:: WHAT IS BEING ASKED ::
From the data that follows, report the number of lines including "chapeau", and only that number.

━━━━━ INPUT MATERIAL

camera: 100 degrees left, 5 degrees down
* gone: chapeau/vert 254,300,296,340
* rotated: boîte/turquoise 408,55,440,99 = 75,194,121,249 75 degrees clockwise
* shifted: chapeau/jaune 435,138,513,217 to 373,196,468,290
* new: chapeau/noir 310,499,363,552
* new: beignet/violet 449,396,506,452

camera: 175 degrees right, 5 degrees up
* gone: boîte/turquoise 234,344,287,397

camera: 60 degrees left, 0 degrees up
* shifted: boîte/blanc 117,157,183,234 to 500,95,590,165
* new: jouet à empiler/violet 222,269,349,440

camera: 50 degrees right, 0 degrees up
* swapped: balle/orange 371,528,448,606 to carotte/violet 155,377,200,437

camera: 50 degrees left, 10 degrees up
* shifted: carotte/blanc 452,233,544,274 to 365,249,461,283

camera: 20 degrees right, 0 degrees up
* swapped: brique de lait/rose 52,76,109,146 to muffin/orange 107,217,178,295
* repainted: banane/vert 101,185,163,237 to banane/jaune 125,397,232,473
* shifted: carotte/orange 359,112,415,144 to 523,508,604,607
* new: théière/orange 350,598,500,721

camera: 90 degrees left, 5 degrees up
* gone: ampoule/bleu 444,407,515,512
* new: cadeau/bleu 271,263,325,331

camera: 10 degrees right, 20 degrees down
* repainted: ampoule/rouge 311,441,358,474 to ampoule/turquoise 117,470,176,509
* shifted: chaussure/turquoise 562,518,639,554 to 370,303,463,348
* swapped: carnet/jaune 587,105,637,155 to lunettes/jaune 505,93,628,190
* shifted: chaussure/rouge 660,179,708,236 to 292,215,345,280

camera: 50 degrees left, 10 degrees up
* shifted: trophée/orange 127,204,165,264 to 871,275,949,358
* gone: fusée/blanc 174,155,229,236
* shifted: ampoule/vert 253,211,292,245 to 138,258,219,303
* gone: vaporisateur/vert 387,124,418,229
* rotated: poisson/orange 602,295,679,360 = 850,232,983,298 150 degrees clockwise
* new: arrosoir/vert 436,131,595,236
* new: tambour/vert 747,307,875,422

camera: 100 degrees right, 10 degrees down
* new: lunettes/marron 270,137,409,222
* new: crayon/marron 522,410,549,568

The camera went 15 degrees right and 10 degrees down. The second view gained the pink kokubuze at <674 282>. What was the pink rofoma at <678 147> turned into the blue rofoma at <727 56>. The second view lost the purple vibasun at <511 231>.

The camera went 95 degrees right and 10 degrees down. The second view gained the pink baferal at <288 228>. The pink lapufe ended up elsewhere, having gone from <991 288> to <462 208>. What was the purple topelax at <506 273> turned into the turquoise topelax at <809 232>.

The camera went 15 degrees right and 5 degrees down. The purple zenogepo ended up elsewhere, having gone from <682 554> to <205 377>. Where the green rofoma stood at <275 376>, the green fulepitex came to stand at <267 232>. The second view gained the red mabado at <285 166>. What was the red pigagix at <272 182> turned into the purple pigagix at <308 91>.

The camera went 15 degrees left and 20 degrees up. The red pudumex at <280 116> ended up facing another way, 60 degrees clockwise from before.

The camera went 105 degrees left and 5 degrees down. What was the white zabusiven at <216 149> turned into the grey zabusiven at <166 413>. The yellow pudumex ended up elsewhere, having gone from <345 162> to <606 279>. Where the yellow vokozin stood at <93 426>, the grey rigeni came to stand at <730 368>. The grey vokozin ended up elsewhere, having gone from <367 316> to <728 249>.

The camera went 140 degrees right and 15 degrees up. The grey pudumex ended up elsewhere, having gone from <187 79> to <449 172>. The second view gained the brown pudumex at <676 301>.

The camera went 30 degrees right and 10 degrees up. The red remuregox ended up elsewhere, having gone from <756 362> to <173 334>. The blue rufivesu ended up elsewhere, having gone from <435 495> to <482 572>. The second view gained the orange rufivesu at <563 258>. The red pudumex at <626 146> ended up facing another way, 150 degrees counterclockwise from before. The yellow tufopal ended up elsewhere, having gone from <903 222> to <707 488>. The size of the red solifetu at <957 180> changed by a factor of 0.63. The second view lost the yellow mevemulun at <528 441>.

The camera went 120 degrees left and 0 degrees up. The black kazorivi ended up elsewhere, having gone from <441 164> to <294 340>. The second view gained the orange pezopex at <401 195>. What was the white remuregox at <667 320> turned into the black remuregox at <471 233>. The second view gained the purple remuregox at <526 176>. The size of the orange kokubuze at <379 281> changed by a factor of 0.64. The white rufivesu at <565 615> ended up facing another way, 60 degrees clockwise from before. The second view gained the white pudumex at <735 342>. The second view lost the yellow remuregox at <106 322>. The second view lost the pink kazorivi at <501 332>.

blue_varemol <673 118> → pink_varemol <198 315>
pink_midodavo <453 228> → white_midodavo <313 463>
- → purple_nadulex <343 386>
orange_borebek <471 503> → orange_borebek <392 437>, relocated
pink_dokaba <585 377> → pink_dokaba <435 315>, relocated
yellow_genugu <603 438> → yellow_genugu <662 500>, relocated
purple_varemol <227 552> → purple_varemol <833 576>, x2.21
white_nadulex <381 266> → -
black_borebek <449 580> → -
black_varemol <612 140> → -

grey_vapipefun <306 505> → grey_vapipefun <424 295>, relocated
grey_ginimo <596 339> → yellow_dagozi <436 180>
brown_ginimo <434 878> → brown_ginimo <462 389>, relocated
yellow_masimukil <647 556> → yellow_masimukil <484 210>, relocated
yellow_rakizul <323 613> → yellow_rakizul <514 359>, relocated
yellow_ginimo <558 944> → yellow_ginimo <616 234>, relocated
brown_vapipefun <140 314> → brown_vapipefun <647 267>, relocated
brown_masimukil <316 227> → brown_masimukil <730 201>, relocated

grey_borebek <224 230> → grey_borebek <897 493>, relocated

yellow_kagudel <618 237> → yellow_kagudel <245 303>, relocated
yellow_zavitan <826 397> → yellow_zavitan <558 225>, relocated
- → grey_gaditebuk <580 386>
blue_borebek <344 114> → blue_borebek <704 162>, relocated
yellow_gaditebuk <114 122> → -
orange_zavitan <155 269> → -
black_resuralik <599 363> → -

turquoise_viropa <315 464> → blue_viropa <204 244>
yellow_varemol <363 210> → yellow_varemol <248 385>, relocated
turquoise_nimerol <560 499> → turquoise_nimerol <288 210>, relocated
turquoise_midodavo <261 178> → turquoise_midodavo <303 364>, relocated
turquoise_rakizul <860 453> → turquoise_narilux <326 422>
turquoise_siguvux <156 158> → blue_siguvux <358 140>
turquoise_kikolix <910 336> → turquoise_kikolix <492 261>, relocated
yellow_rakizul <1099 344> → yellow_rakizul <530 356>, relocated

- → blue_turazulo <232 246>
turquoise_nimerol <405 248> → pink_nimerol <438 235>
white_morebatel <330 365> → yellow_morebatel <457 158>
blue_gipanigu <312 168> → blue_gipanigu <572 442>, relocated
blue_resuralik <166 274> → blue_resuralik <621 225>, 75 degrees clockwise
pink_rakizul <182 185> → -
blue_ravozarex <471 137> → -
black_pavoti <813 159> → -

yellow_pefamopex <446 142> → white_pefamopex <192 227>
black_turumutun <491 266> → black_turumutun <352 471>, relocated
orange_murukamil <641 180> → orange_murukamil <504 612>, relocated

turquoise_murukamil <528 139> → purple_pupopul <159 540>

━━━━━━━━━━

:: EXERCISE RESULT ::
3